# MATERIAL PROVIDED:

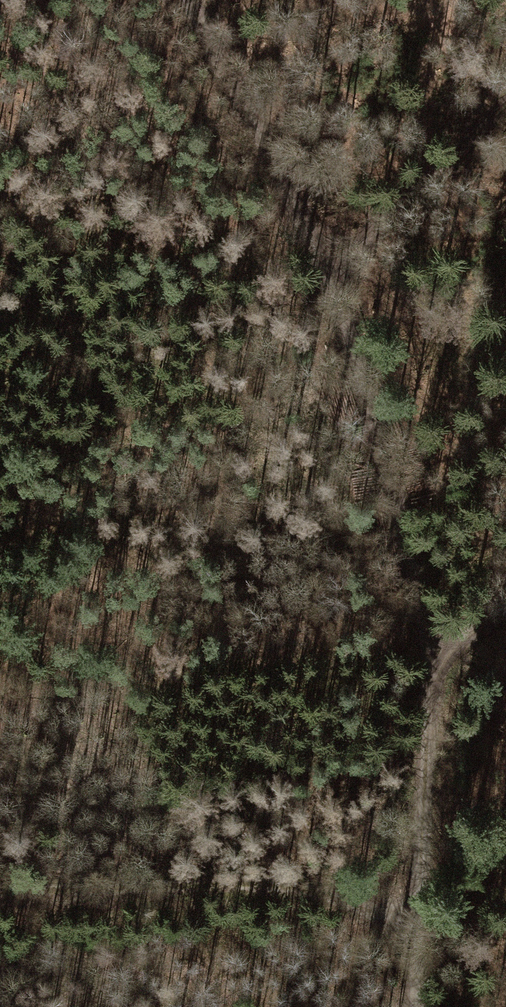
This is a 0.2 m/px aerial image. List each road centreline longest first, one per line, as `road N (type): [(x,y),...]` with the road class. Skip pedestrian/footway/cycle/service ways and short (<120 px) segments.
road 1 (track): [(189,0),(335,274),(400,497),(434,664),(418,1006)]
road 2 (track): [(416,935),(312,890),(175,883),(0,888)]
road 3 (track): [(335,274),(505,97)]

# WHAT TO PRODUCE:
The material should be duplicated word for word, with no images included.

# WRITTEN REPLY:
This is a 0.2 m/px aerial image. List each road centreline longest first, one per line, as `road N (type): [(x,y),...]` with the road class. Skip pedestrian/footway/cycle/service ways and short (<120 px) segments.
road 1 (track): [(189,0),(335,274),(400,497),(434,664),(418,1006)]
road 2 (track): [(416,935),(312,890),(175,883),(0,888)]
road 3 (track): [(335,274),(505,97)]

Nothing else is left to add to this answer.